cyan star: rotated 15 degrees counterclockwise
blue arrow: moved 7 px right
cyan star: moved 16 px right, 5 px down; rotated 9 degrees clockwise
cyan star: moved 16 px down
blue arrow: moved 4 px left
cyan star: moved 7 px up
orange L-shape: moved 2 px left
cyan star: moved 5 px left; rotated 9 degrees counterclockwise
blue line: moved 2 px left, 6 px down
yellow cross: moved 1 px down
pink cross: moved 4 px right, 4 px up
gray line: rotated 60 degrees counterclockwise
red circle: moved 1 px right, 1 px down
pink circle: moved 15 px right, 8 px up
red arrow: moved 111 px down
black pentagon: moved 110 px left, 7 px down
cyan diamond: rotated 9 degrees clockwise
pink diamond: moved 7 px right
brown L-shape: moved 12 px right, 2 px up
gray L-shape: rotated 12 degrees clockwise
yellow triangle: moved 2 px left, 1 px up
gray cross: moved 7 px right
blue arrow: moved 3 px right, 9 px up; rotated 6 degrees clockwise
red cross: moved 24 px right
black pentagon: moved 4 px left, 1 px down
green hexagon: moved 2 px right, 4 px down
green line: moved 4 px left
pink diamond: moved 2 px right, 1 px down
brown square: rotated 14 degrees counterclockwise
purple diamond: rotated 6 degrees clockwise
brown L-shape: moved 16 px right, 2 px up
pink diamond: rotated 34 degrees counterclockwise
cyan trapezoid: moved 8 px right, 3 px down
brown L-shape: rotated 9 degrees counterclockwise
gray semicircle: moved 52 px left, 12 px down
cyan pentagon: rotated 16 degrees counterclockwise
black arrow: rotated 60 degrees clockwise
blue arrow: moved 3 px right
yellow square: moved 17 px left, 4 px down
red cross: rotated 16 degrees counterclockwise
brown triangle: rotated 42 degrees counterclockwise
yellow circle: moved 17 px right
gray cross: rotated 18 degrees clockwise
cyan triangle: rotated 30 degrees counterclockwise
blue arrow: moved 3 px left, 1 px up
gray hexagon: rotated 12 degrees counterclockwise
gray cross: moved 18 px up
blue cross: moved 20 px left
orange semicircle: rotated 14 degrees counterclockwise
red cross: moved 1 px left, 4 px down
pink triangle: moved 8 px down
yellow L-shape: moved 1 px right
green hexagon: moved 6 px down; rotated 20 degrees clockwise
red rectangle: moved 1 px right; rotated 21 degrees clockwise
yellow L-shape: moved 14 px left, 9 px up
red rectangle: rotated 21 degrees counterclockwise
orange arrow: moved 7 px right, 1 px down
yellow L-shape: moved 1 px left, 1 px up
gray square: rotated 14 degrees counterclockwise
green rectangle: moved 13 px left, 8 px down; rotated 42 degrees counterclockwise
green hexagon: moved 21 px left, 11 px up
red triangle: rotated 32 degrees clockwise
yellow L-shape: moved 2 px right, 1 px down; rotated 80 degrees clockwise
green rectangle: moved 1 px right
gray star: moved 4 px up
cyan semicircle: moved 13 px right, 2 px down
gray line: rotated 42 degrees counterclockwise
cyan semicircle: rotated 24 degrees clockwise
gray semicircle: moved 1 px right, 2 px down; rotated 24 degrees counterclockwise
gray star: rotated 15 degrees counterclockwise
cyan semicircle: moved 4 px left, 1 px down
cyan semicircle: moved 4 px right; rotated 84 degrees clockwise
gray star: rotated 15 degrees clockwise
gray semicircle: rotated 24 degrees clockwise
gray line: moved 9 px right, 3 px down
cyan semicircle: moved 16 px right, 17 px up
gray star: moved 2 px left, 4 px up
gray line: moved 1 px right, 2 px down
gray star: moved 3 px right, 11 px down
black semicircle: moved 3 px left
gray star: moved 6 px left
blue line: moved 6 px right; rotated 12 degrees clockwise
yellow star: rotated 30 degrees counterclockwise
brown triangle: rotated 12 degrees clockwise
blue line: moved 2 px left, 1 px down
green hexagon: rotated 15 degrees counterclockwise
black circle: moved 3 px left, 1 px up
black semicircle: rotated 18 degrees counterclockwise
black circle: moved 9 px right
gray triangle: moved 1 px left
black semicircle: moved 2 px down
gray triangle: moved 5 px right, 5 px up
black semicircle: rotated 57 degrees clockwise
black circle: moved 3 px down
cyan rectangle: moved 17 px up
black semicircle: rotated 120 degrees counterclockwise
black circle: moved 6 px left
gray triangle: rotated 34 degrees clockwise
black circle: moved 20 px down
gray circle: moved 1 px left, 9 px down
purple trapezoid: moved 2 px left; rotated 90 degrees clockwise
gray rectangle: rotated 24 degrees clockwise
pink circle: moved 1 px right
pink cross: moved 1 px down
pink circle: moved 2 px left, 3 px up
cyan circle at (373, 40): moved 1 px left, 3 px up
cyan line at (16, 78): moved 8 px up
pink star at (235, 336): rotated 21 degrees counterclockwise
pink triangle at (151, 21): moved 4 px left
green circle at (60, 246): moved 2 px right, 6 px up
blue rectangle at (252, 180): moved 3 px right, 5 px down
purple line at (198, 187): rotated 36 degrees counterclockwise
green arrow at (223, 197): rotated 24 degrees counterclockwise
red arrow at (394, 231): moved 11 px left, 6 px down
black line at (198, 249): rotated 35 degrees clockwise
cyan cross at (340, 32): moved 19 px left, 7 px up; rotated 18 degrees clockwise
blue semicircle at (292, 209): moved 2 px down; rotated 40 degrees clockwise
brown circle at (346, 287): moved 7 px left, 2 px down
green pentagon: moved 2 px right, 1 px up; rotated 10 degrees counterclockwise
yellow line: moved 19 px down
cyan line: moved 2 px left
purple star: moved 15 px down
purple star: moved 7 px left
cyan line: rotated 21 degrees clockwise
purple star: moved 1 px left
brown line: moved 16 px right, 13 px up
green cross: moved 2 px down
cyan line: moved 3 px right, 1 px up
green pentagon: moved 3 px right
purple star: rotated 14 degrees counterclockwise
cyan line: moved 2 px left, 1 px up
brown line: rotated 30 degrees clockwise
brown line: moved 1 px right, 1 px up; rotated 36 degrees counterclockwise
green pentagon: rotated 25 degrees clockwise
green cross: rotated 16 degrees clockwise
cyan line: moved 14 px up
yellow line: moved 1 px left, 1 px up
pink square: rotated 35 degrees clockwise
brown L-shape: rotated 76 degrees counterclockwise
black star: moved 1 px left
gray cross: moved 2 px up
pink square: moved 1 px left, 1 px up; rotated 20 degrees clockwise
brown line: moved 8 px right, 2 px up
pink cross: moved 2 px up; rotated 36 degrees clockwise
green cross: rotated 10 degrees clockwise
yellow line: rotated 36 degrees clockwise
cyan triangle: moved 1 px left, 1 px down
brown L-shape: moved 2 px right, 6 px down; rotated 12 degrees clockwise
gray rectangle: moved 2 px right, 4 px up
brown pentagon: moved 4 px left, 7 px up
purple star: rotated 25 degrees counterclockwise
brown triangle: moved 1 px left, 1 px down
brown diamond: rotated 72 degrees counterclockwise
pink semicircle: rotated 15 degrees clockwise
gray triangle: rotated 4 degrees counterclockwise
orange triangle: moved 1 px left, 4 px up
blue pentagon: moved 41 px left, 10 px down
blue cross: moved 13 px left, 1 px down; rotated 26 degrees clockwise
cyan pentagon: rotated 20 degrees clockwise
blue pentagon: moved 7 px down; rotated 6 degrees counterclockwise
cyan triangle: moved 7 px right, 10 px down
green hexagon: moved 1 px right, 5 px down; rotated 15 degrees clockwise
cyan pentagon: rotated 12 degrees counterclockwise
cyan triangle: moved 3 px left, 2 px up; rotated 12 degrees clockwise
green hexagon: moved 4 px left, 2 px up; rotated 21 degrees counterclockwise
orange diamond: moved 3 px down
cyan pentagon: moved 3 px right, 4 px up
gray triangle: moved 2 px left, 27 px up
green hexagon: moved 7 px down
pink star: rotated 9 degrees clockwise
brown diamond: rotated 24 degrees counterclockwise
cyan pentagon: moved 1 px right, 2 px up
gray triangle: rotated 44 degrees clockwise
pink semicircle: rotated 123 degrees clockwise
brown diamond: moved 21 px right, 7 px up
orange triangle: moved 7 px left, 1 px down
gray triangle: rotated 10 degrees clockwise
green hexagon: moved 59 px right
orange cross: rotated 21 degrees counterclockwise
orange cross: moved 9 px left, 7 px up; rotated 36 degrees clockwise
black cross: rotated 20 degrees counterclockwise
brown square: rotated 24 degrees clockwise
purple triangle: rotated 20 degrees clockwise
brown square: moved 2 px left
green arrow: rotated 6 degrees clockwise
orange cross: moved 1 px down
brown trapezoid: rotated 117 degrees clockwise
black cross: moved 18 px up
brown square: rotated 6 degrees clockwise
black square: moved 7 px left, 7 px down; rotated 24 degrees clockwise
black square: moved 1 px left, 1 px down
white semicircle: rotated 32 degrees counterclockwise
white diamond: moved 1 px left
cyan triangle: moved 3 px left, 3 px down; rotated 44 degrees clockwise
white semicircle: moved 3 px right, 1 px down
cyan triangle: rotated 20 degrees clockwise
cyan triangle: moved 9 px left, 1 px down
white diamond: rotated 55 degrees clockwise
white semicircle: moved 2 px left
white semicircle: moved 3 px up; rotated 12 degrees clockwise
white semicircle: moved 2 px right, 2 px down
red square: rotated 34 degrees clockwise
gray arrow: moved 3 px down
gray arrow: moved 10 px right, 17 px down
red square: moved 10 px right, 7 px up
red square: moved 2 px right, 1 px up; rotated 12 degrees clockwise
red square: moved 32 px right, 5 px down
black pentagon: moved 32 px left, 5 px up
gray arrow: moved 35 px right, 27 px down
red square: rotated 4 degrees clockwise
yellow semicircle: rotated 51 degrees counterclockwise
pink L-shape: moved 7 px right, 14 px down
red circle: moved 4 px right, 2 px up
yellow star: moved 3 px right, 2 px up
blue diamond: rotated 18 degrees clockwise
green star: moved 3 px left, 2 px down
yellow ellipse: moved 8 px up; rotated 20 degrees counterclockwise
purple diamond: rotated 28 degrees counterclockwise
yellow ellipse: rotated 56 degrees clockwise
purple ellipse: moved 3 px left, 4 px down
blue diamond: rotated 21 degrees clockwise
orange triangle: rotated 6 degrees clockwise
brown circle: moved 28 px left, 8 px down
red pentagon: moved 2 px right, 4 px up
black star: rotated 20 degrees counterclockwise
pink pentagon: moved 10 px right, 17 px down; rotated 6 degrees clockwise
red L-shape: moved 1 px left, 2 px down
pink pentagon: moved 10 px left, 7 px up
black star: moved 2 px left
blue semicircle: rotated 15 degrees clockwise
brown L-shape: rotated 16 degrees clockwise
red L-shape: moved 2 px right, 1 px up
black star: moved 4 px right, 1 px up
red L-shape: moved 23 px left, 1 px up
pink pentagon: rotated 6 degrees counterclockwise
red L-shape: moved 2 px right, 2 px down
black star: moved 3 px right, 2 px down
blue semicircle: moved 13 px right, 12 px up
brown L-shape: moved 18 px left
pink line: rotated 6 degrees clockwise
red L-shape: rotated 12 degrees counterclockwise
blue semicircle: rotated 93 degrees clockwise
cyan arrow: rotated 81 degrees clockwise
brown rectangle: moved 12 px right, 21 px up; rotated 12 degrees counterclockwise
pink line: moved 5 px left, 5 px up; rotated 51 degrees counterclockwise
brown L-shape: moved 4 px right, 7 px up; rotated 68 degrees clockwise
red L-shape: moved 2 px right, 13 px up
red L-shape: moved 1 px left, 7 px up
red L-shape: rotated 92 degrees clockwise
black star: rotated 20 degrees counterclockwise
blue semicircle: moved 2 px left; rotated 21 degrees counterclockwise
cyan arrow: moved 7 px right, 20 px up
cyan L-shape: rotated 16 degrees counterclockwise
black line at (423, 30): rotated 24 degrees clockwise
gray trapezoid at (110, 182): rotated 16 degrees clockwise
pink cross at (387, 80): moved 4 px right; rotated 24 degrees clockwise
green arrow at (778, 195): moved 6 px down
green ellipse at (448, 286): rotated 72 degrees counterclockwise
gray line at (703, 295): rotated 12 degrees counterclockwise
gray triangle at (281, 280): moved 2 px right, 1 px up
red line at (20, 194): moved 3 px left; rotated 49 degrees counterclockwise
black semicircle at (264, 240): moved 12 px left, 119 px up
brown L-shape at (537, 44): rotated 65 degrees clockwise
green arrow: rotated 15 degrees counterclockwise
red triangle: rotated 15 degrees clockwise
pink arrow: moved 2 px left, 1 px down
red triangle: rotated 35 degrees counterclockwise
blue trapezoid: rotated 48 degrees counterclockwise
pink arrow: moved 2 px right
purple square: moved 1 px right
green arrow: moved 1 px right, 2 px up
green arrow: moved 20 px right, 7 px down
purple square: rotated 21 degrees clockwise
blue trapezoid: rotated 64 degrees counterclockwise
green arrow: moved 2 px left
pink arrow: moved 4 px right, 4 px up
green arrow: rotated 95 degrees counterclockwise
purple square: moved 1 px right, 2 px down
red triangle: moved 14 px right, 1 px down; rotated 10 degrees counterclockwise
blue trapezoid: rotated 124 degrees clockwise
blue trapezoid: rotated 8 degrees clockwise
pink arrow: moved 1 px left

**Problem requirements**
Revise the part of the items that runs from the start through the line containing "gray cross: moved 7 px right", giving those lines again with "cyan star" changed to "teal star" and everything else left unchanged.

**Exercise result**
teal star: rotated 15 degrees counterclockwise
blue arrow: moved 7 px right
teal star: moved 16 px right, 5 px down; rotated 9 degrees clockwise
teal star: moved 16 px down
blue arrow: moved 4 px left
teal star: moved 7 px up
orange L-shape: moved 2 px left
teal star: moved 5 px left; rotated 9 degrees counterclockwise
blue line: moved 2 px left, 6 px down
yellow cross: moved 1 px down
pink cross: moved 4 px right, 4 px up
gray line: rotated 60 degrees counterclockwise
red circle: moved 1 px right, 1 px down
pink circle: moved 15 px right, 8 px up
red arrow: moved 111 px down
black pentagon: moved 110 px left, 7 px down
cyan diamond: rotated 9 degrees clockwise
pink diamond: moved 7 px right
brown L-shape: moved 12 px right, 2 px up
gray L-shape: rotated 12 degrees clockwise
yellow triangle: moved 2 px left, 1 px up
gray cross: moved 7 px right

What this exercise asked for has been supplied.